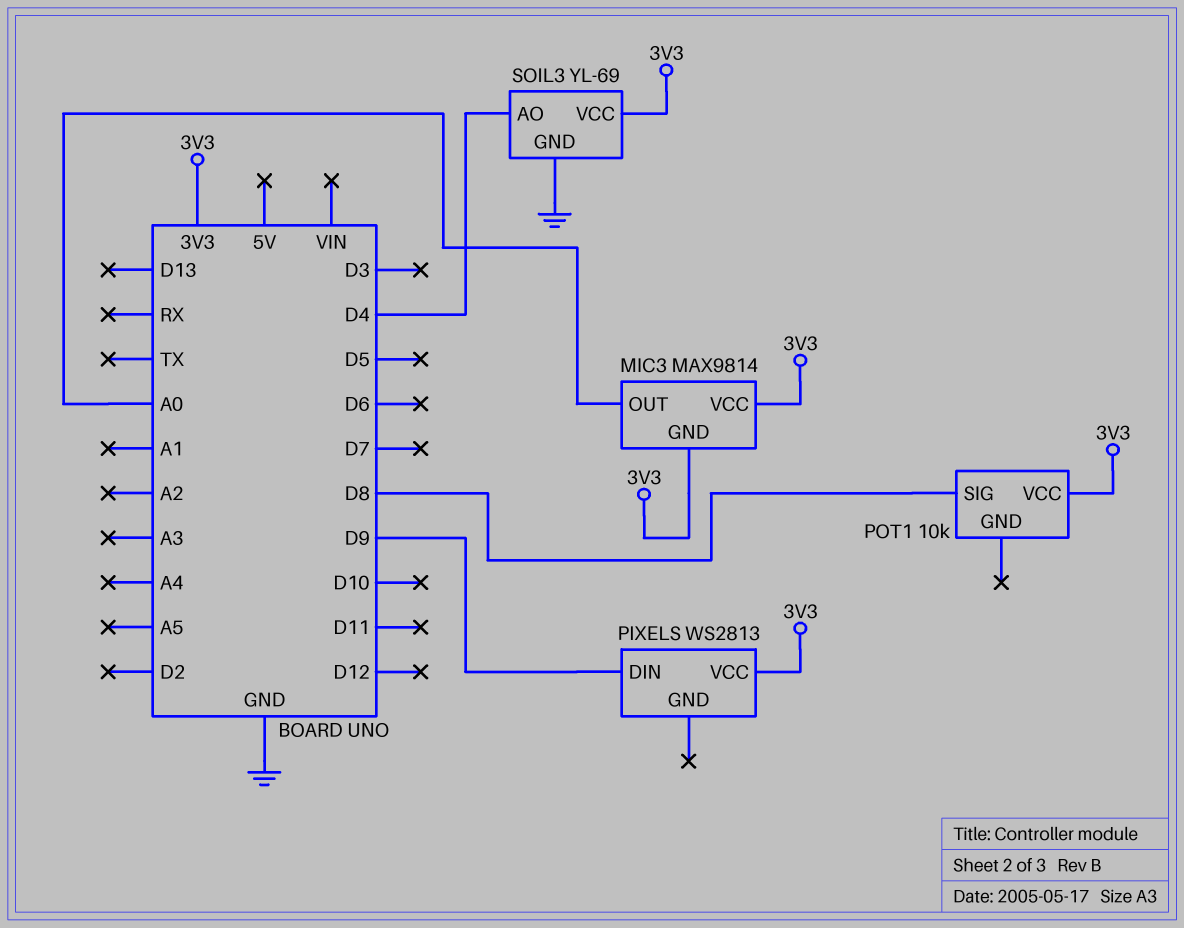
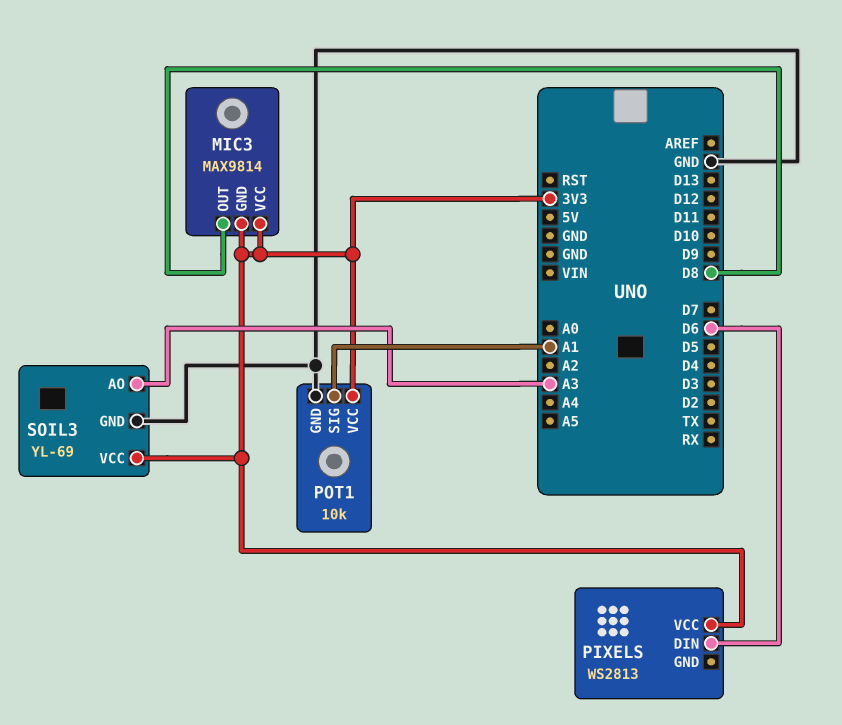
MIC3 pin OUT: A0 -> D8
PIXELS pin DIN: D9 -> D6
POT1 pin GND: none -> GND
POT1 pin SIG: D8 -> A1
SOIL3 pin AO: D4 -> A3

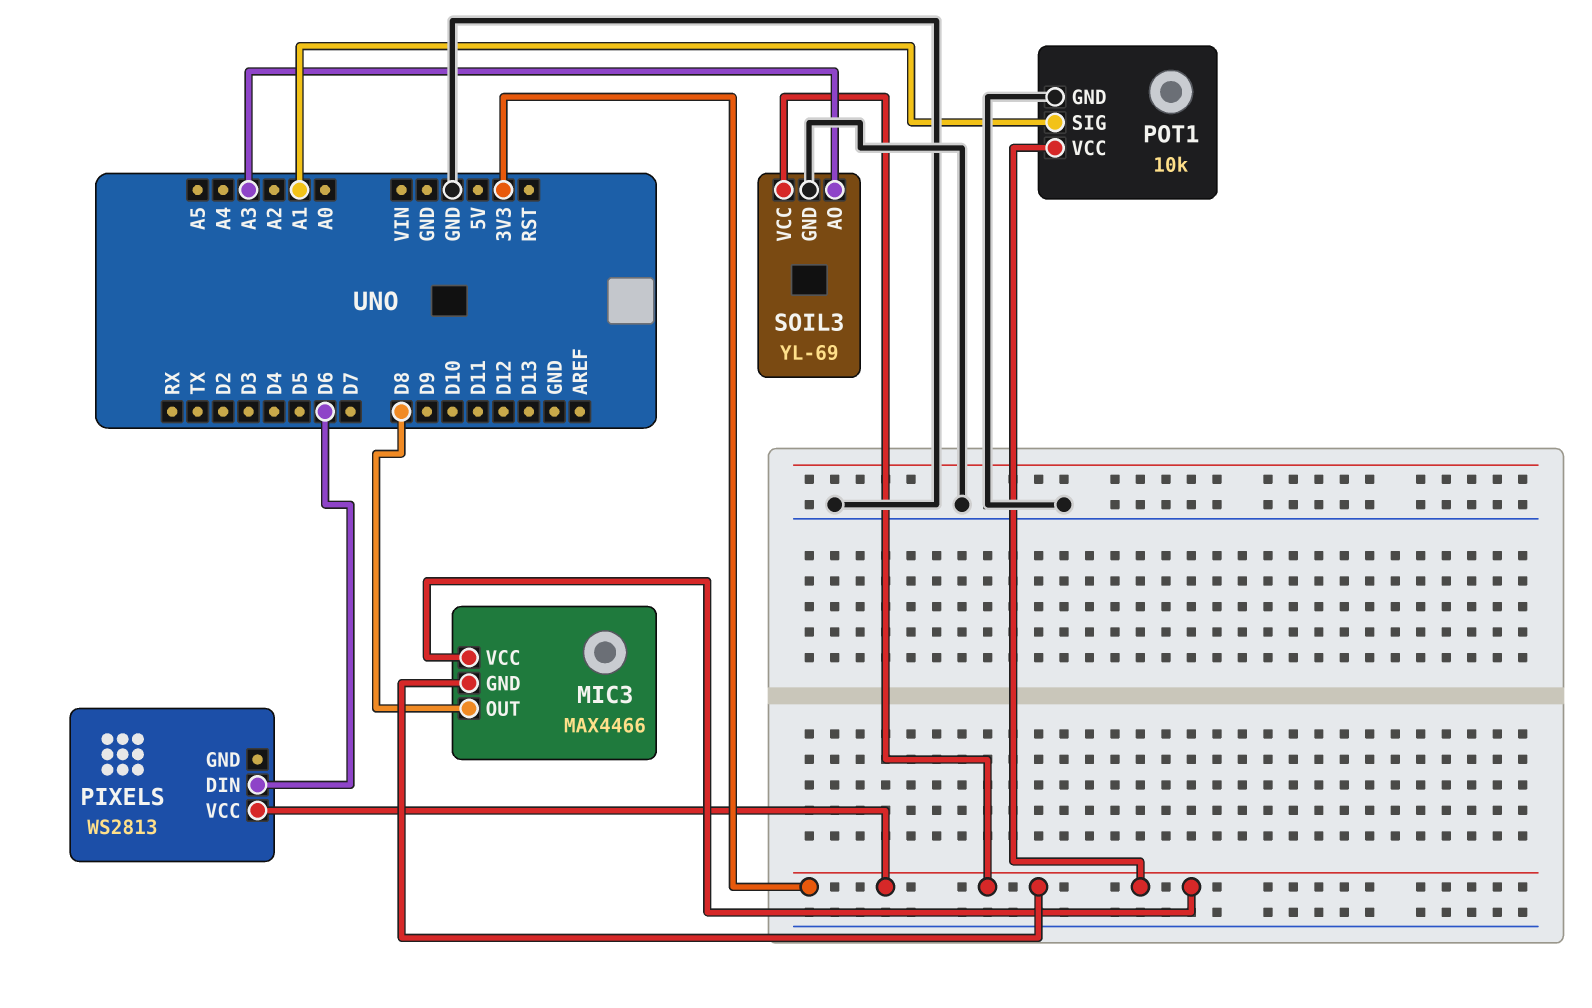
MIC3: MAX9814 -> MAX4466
○ ○ ○
> Directions for this task: Restate the material word for word; no picture should appear in the copy.

> Result of the exercise:
MIC3 pin OUT: A0 -> D8
PIXELS pin DIN: D9 -> D6
POT1 pin GND: none -> GND
POT1 pin SIG: D8 -> A1
SOIL3 pin AO: D4 -> A3

MIC3: MAX9814 -> MAX4466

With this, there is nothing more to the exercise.